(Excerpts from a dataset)
^^^^^^^^

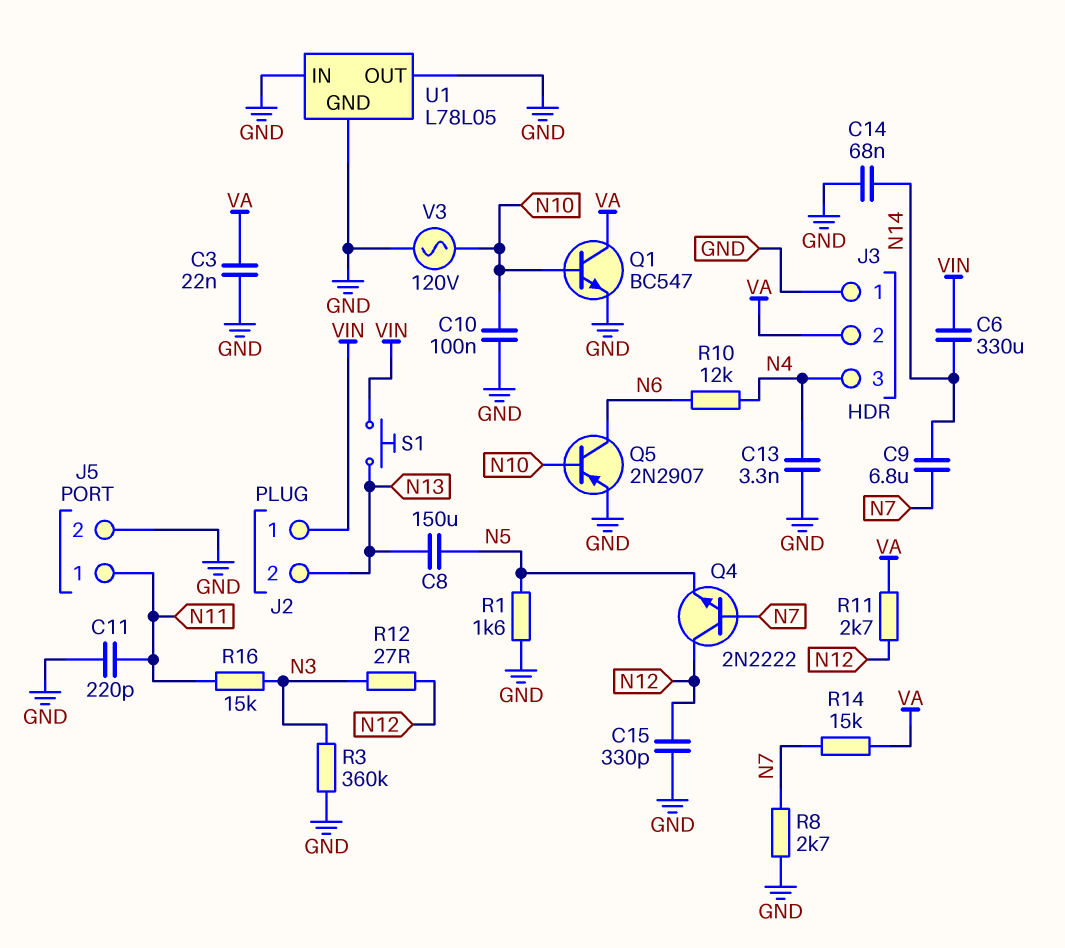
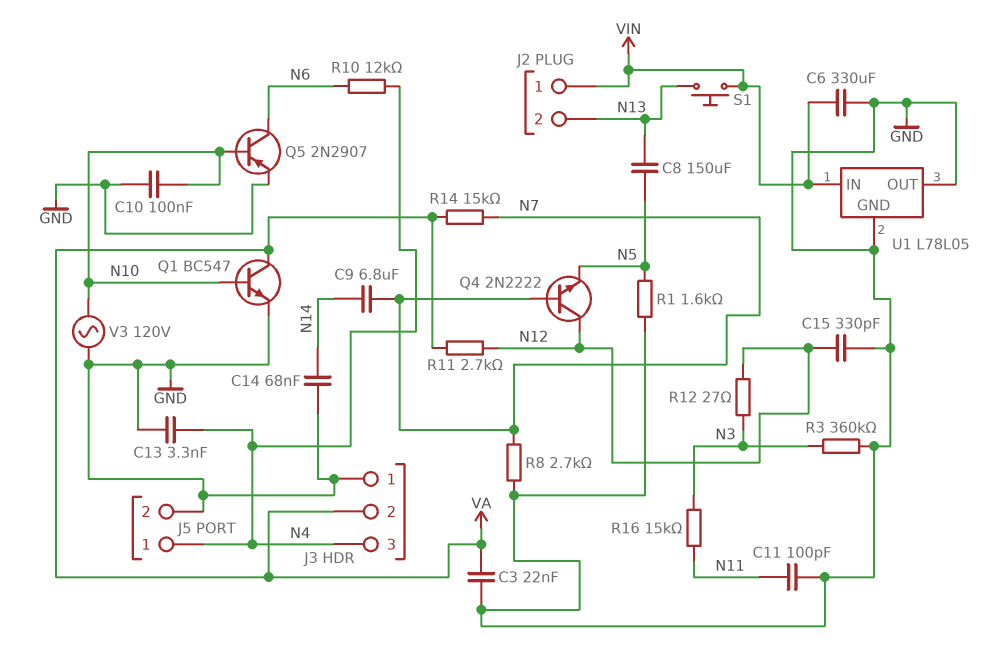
C6: 330uF (N14, VIN) -> 330uF (GND, VIN)
C11: 220pF (GND, N11) -> 100pF (GND, N11)
J5 pin 1: N11 -> N4
U1 pin IN: GND -> VIN

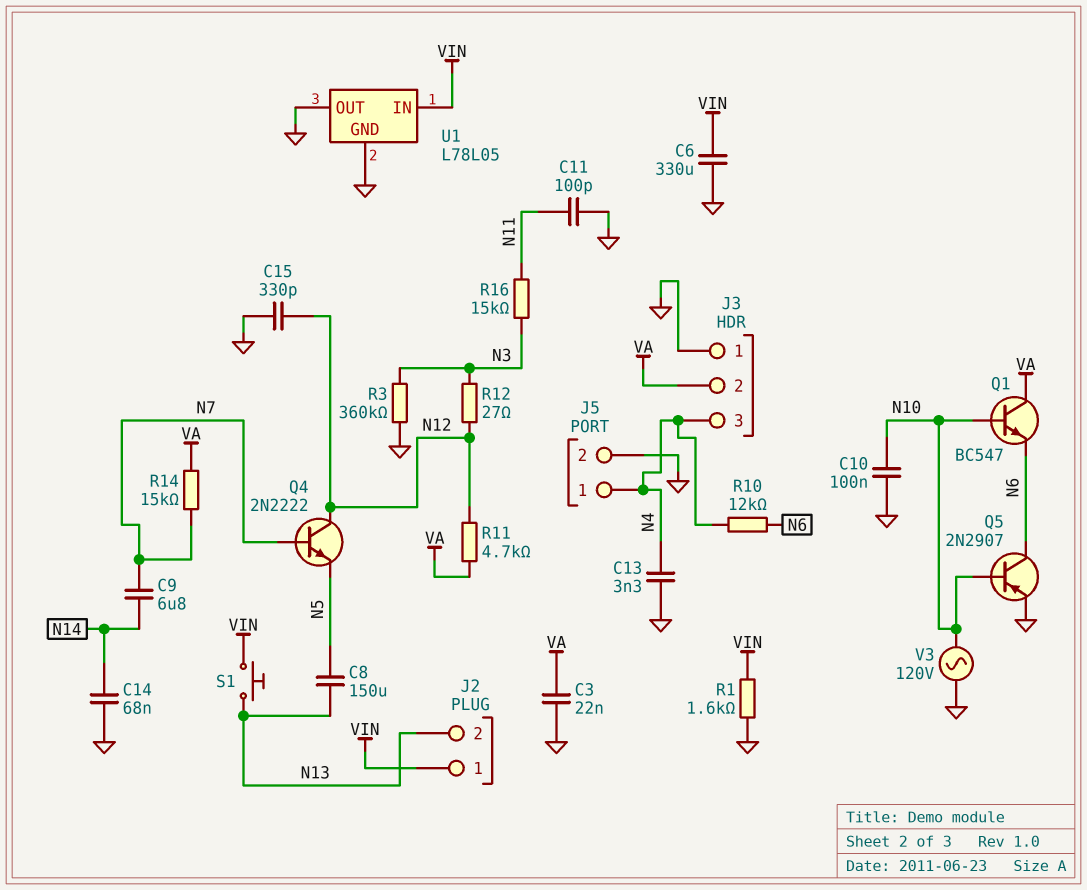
Q1: NPN BC547 (B N10, C VA, E GND) -> NPN BC547 (B N10, C VA, E N6)
R1: 1.6k (GND, N5) -> 1.6k (GND, VIN)
R8: 2.7k (GND, N7) -> none
R11: 2.7k (N12, VA) -> 4.7k (N12, VA)

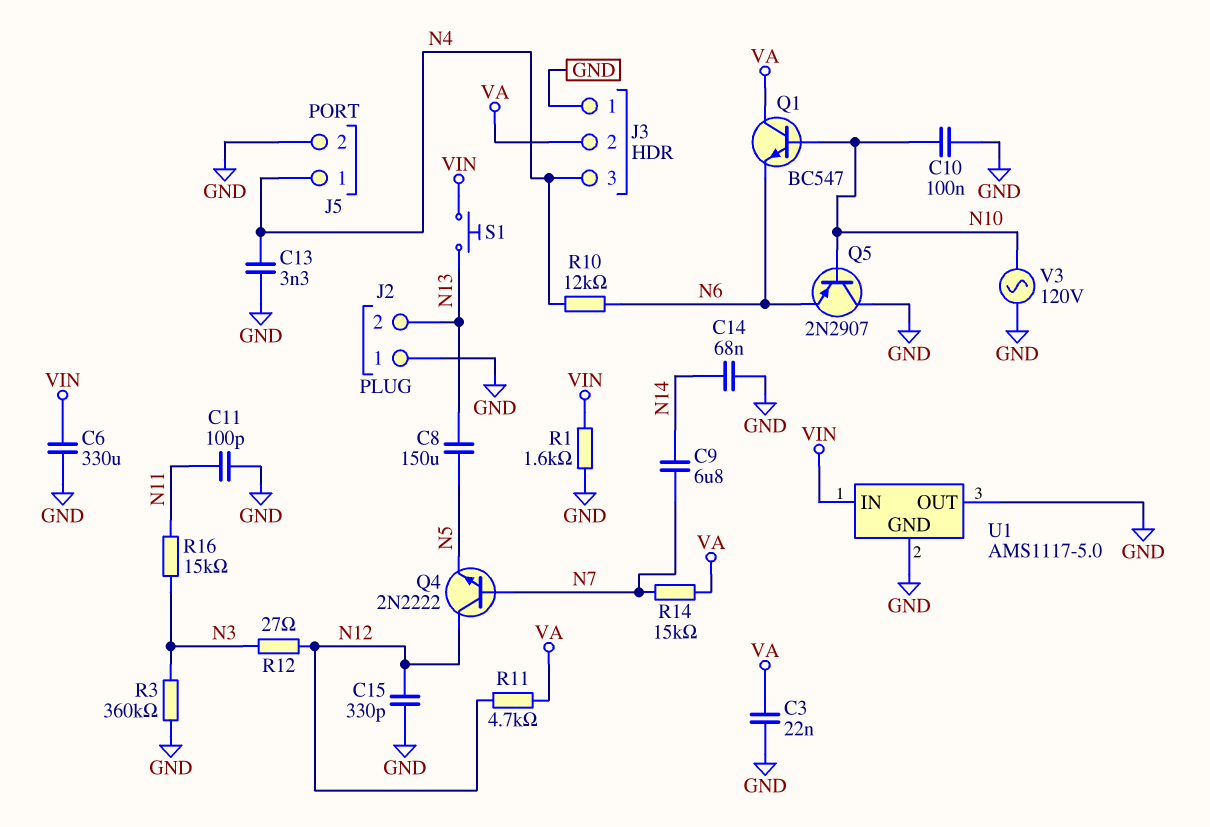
J2 pin 1: VIN -> GND
Q5: PNP 2N2907 (B N10, C N6, E GND) -> PNP 2N2907 (B N10, C GND, E N6)
U1: L78L05 -> AMS1117-5.0

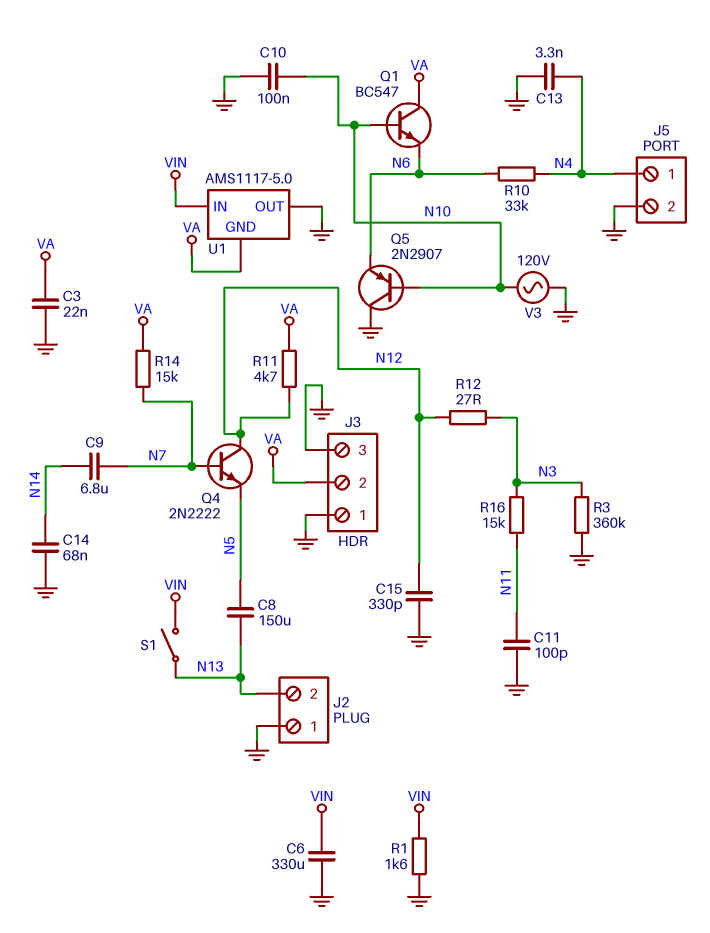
J3 pin 3: N4 -> GND
R10: 12k (N4, N6) -> 33k (N4, N6)
S1: button (N13, VIN) -> switch (N13, VIN)
U1 pin GND: GND -> VA

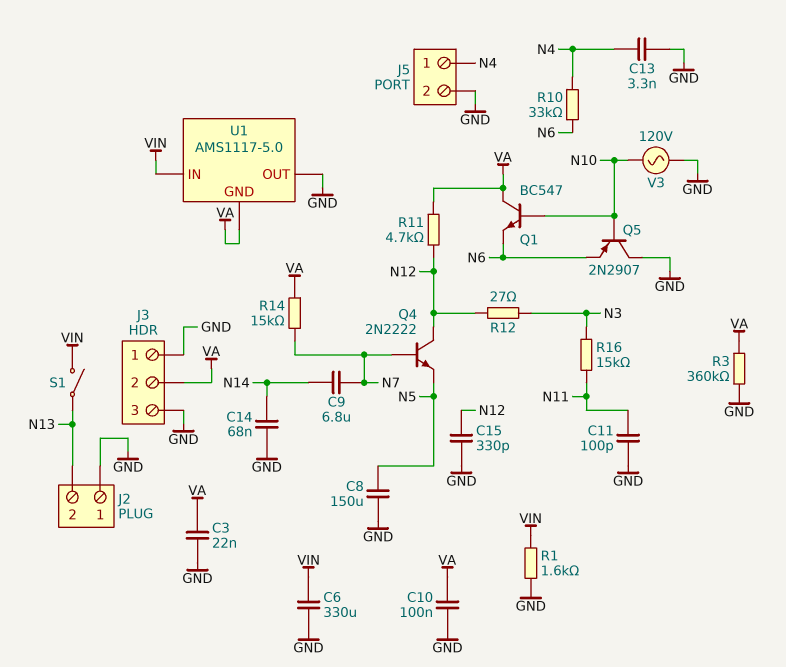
C8: 150uF (N5, N13) -> 150uF (GND, N5)
C10: 100nF (GND, N10) -> 100nF (GND, VA)
R3: 360k (GND, N3) -> 360k (GND, VA)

^^^^^^^^

_PROBLEM TO WORK ON:_
Word for word, restate the lines from the line with "J2 pin 1: VIN -> GND" through the last line of the entries, and nothing beyond them. Omit pictures.

_TASK OUTPUT:_
J2 pin 1: VIN -> GND
Q5: PNP 2N2907 (B N10, C N6, E GND) -> PNP 2N2907 (B N10, C GND, E N6)
U1: L78L05 -> AMS1117-5.0

J3 pin 3: N4 -> GND
R10: 12k (N4, N6) -> 33k (N4, N6)
S1: button (N13, VIN) -> switch (N13, VIN)
U1 pin GND: GND -> VA

C8: 150uF (N5, N13) -> 150uF (GND, N5)
C10: 100nF (GND, N10) -> 100nF (GND, VA)
R3: 360k (GND, N3) -> 360k (GND, VA)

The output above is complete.